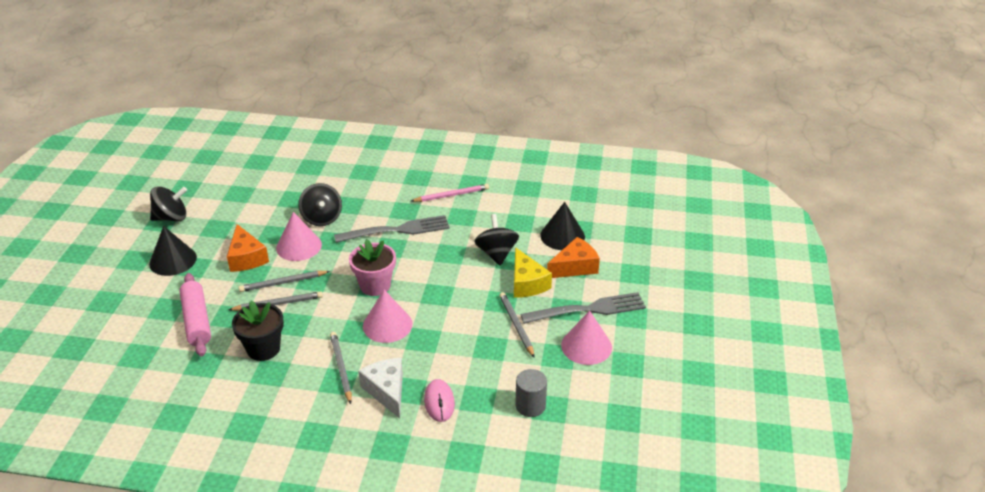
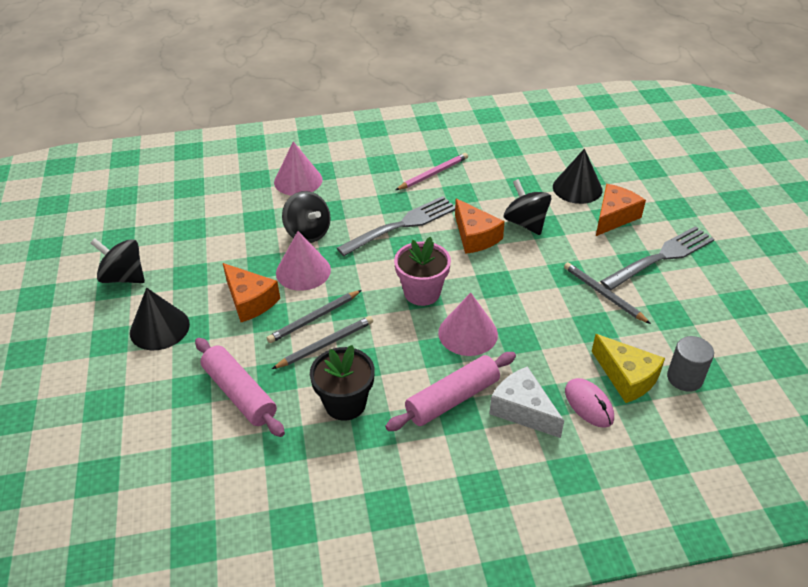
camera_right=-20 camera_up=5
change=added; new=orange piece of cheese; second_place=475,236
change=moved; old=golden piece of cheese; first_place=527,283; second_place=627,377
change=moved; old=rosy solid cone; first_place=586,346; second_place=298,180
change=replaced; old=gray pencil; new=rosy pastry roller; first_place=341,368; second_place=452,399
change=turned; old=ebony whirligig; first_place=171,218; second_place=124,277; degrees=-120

* * * *

→ Task instructions
Where does the word "piece" appear in the records? Copy every line that holds it.

→ Solution to this problem
change=added; new=orange piece of cheese; second_place=475,236
change=moved; old=golden piece of cheese; first_place=527,283; second_place=627,377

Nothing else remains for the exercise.